Every record must appear in your copy exactly as written, with no pictures.

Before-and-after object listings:

>>>>>

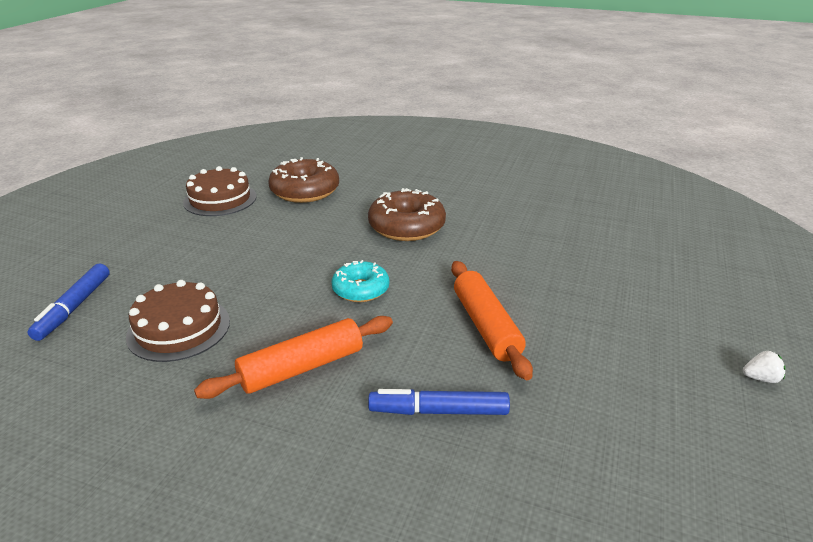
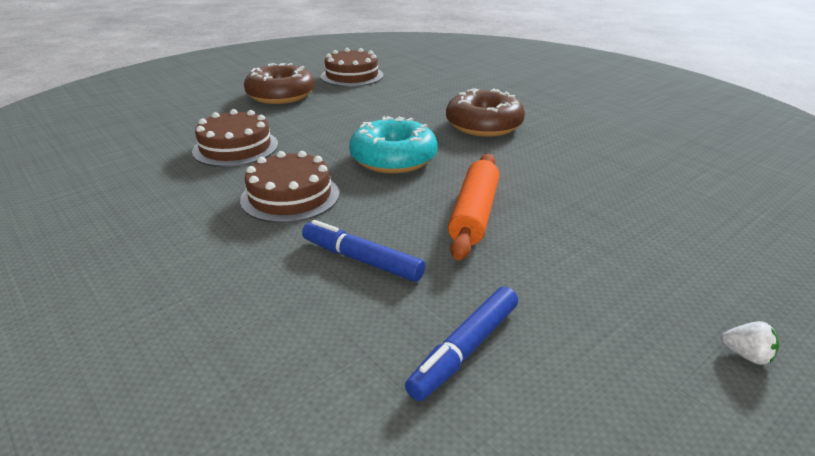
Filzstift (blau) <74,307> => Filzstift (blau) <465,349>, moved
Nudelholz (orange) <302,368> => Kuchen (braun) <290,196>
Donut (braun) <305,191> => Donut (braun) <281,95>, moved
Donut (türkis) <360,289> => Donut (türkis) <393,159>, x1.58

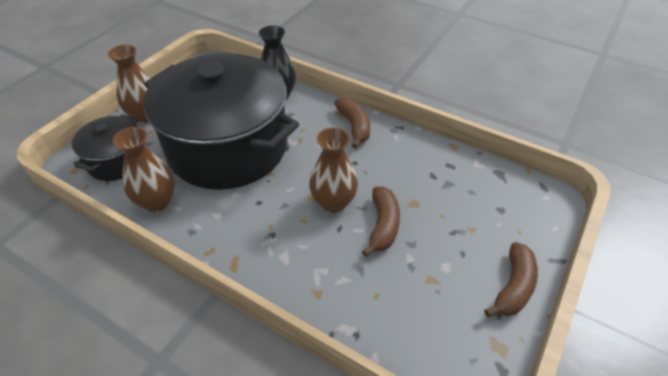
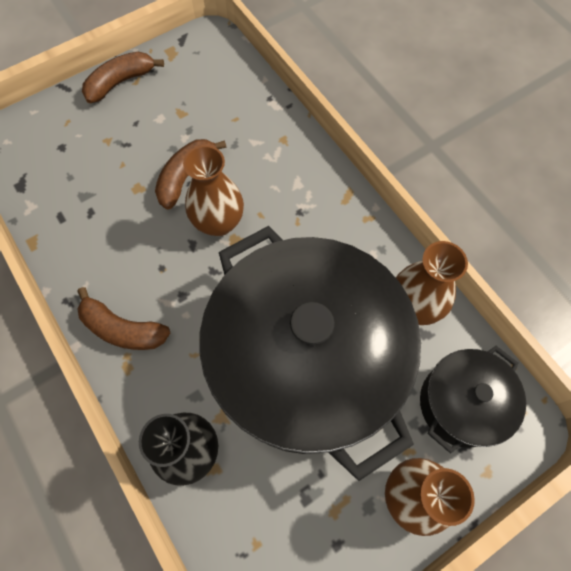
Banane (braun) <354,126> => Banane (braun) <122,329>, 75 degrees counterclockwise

<<<<<

• RESULT OF THIS EXERCISE:
Filzstift (blau) <74,307> => Filzstift (blau) <465,349>, moved
Nudelholz (orange) <302,368> => Kuchen (braun) <290,196>
Donut (braun) <305,191> => Donut (braun) <281,95>, moved
Donut (türkis) <360,289> => Donut (türkis) <393,159>, x1.58

Banane (braun) <354,126> => Banane (braun) <122,329>, 75 degrees counterclockwise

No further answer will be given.